After locating the line that contains "(553, 281) = (255, 419): none", restate it and each later line word for word through the end of the records.

[Coordinate-based change listings]
====================
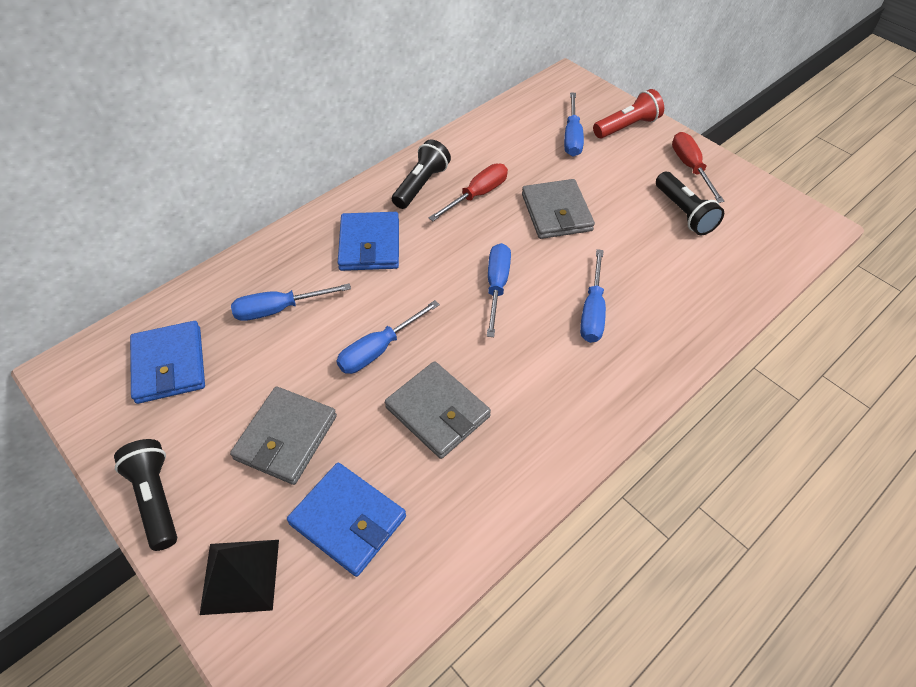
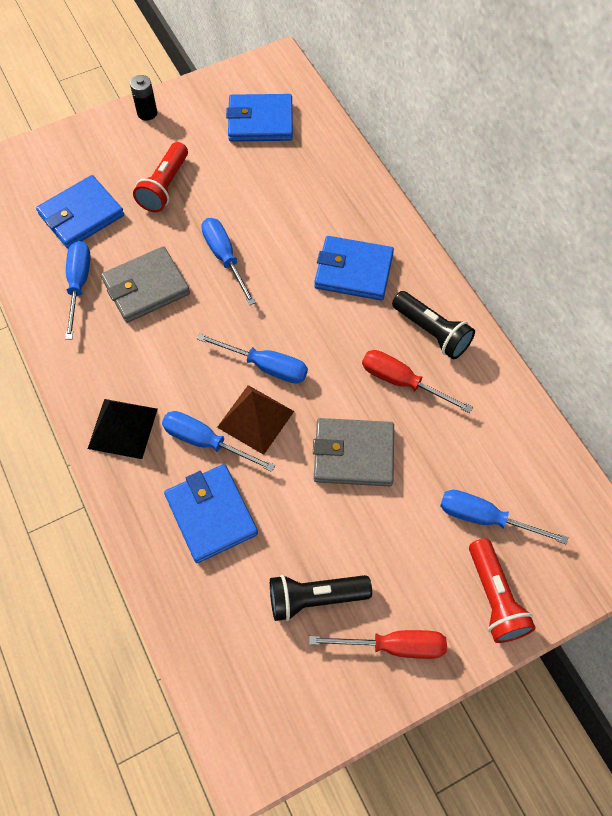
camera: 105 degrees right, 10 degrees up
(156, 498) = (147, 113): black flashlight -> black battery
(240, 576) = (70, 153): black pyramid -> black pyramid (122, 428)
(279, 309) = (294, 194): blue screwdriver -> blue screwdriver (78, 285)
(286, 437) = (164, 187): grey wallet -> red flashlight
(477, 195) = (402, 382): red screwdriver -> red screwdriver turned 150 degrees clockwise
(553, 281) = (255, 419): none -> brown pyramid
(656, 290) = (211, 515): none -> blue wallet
====================
*RESPONSE TO THIS EXERCISE*.
(553, 281) = (255, 419): none -> brown pyramid
(656, 290) = (211, 515): none -> blue wallet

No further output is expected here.